The records below are to be reproduced exactly, and no picture should appear in the copy.

---- Data

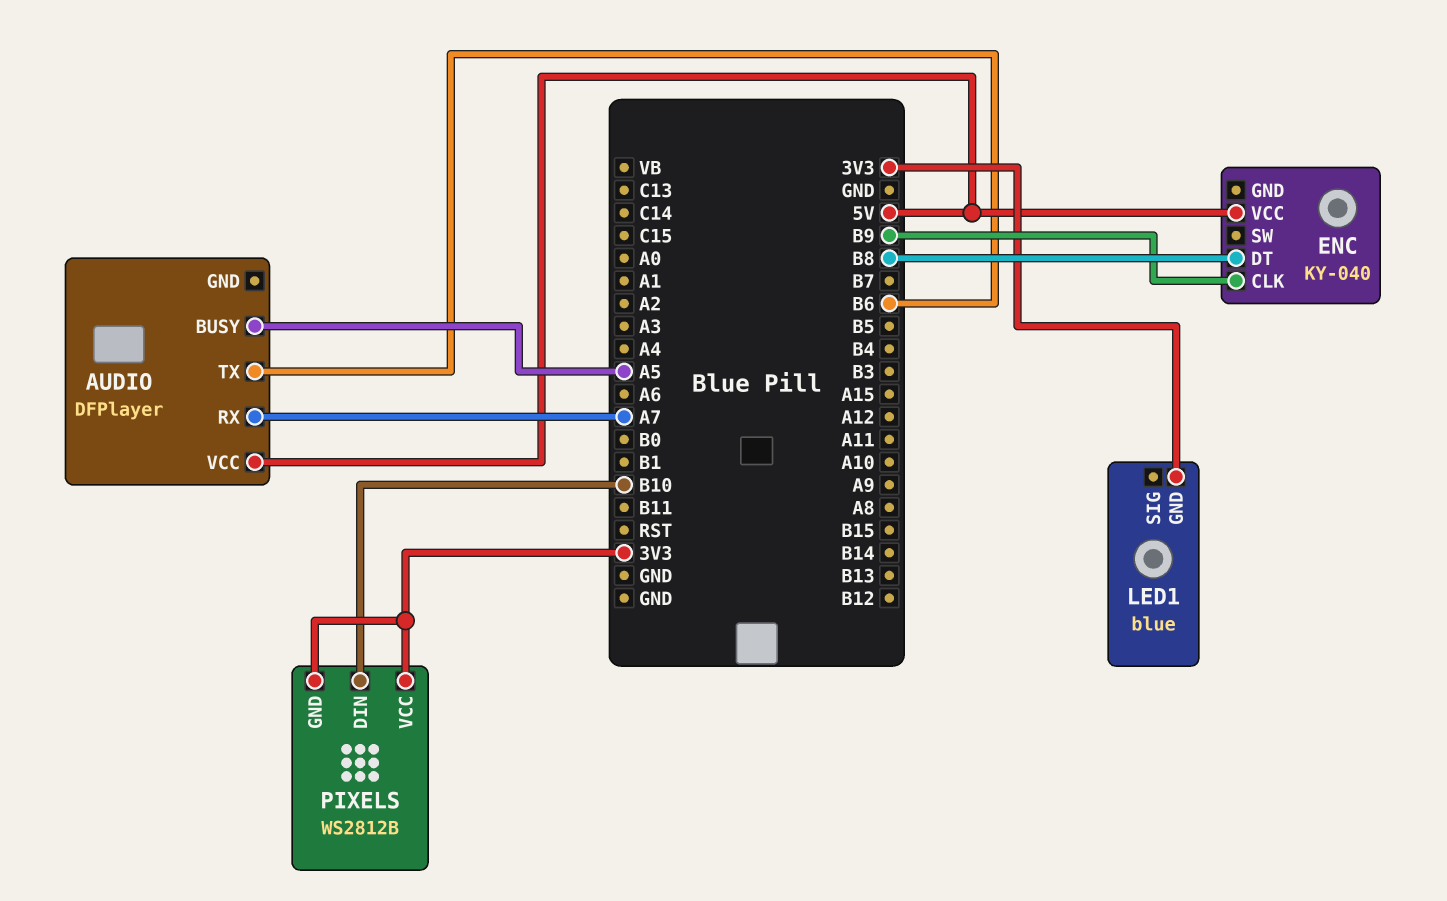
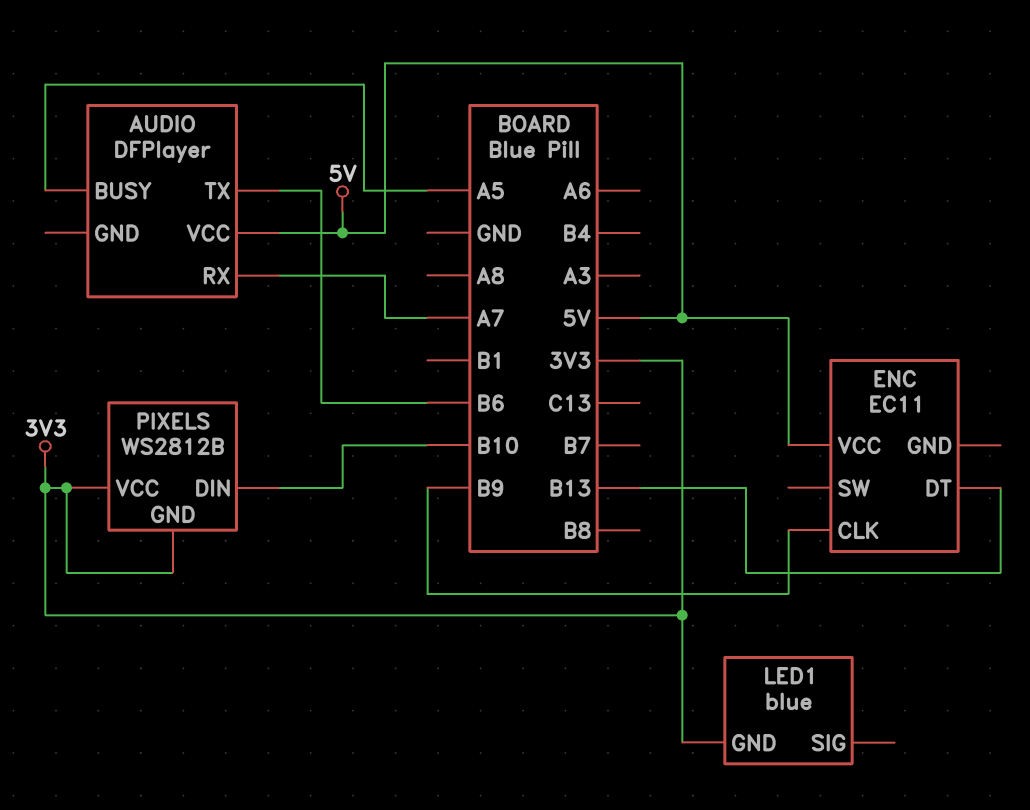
ENC: KY-040 -> EC11
ENC pin DT: B8 -> B13

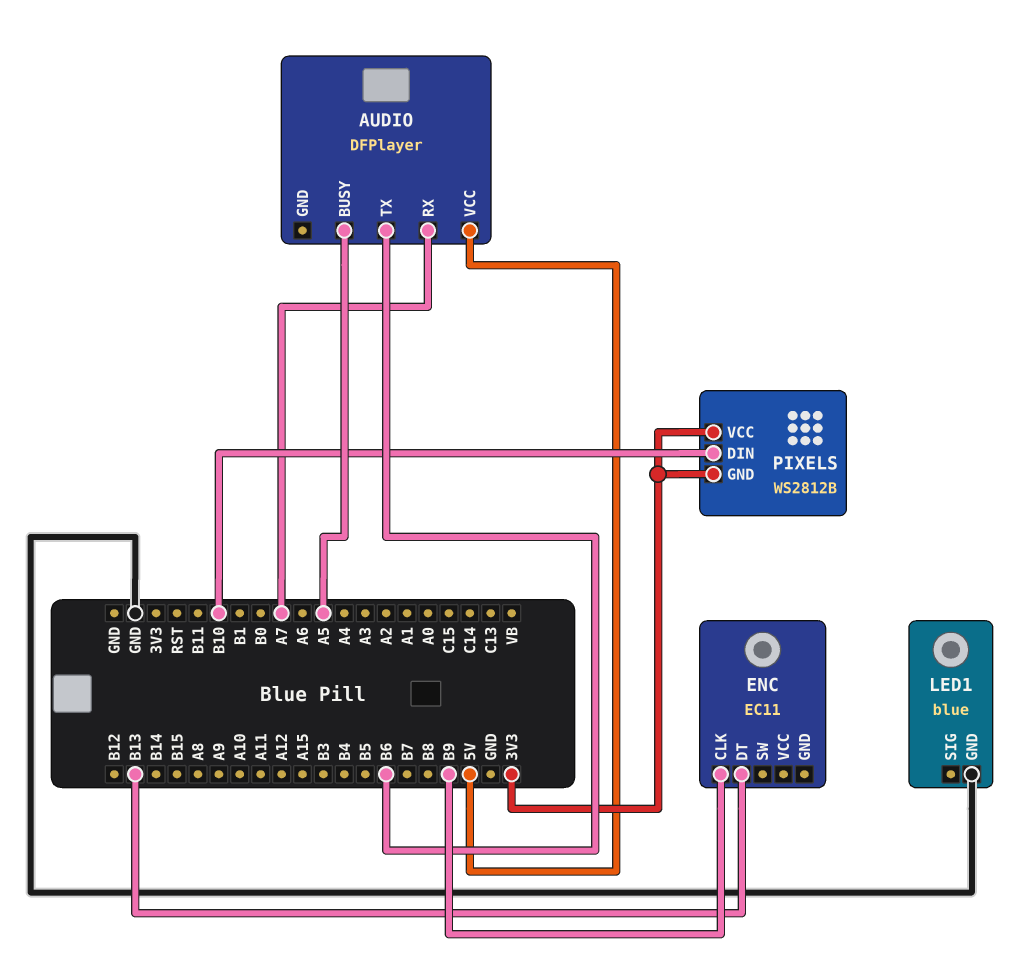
ENC pin VCC: 5V -> none
LED1 pin GND: 3V3 -> GND

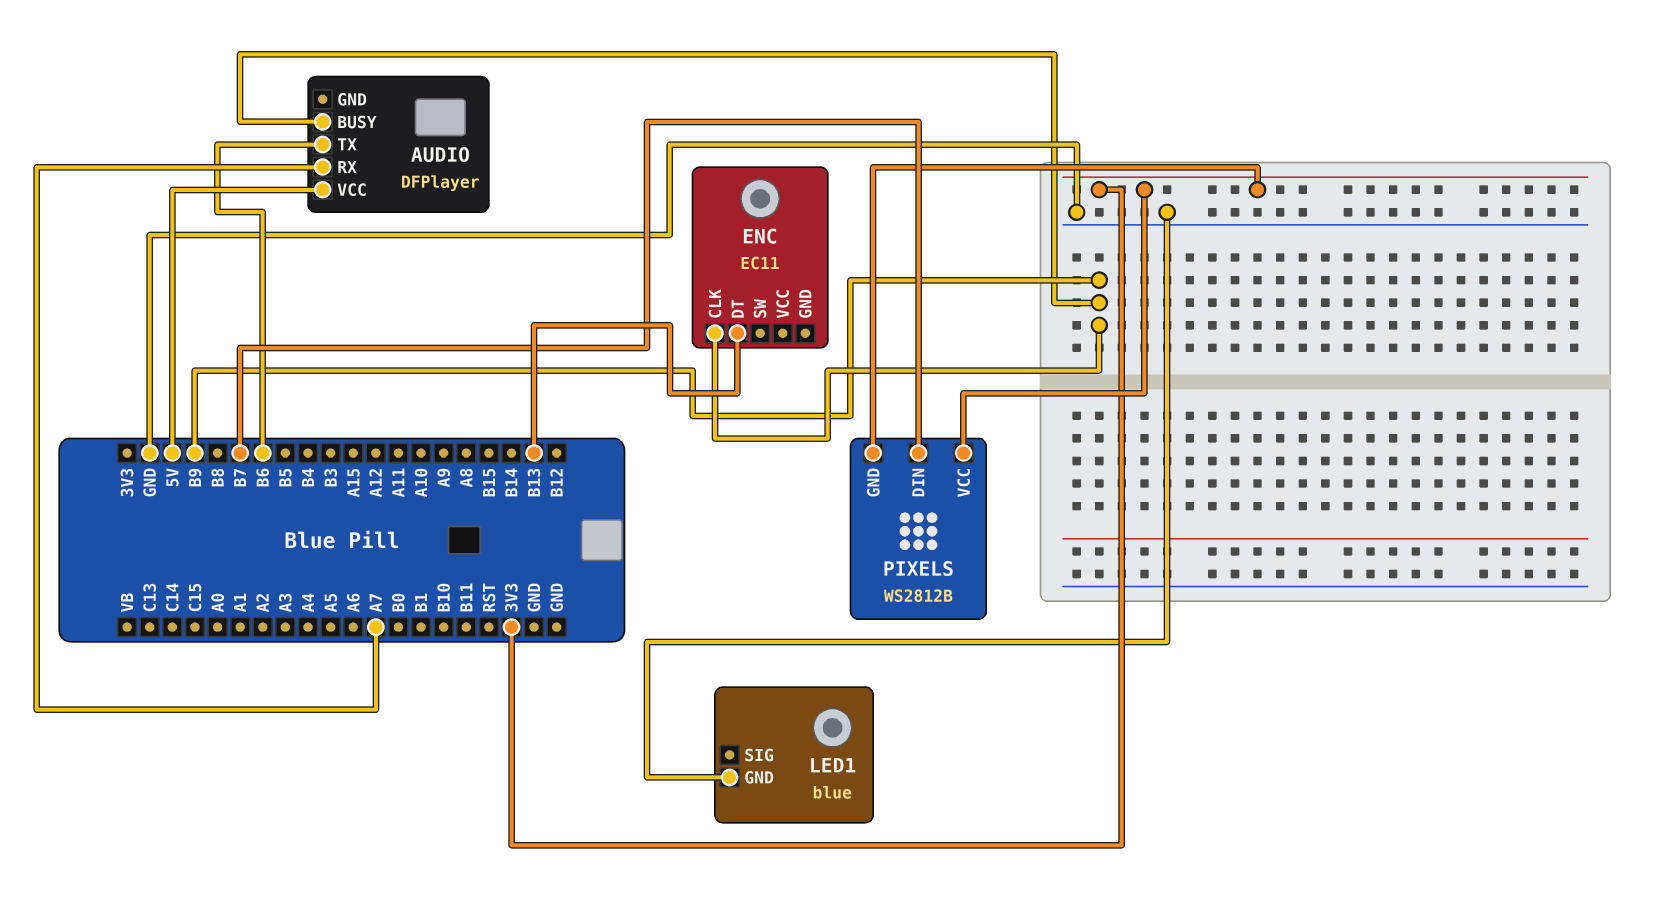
AUDIO pin BUSY: A5 -> B9
PIXELS pin DIN: B10 -> B7

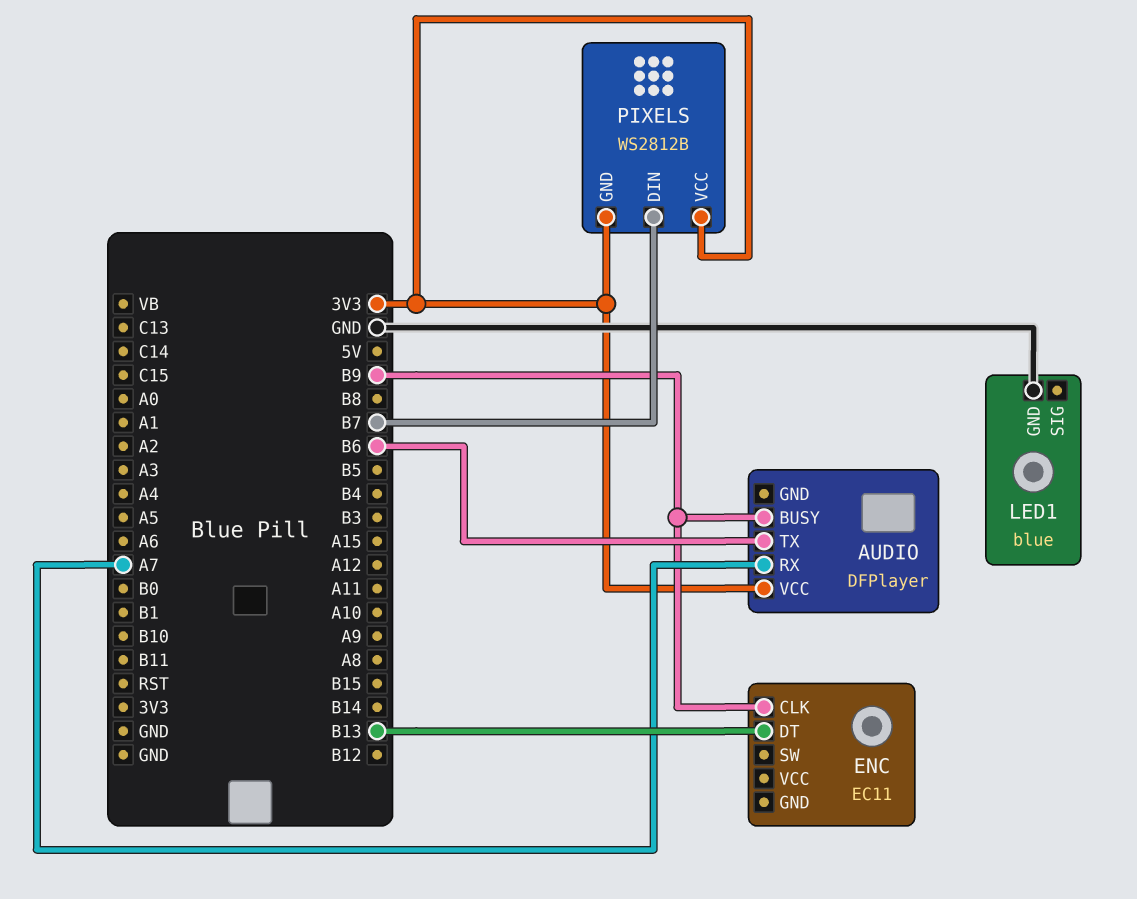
AUDIO pin VCC: 5V -> 3V3

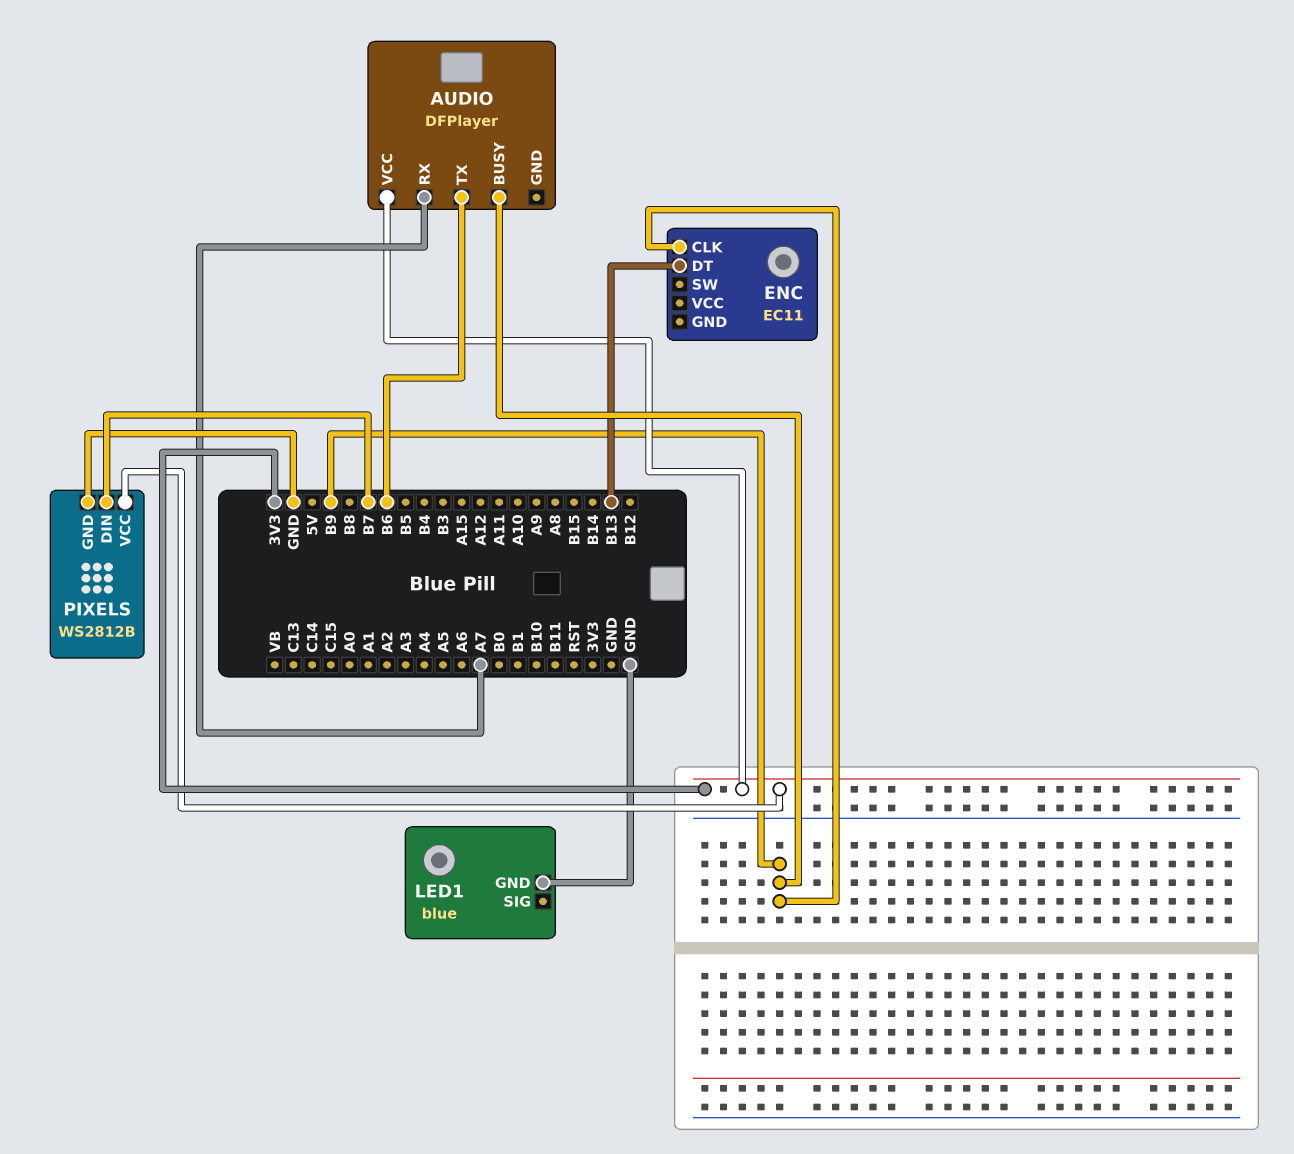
PIXELS pin GND: 3V3 -> GND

--------

_Answer to this problem_.
ENC: KY-040 -> EC11
ENC pin DT: B8 -> B13

ENC pin VCC: 5V -> none
LED1 pin GND: 3V3 -> GND

AUDIO pin BUSY: A5 -> B9
PIXELS pin DIN: B10 -> B7

AUDIO pin VCC: 5V -> 3V3

PIXELS pin GND: 3V3 -> GND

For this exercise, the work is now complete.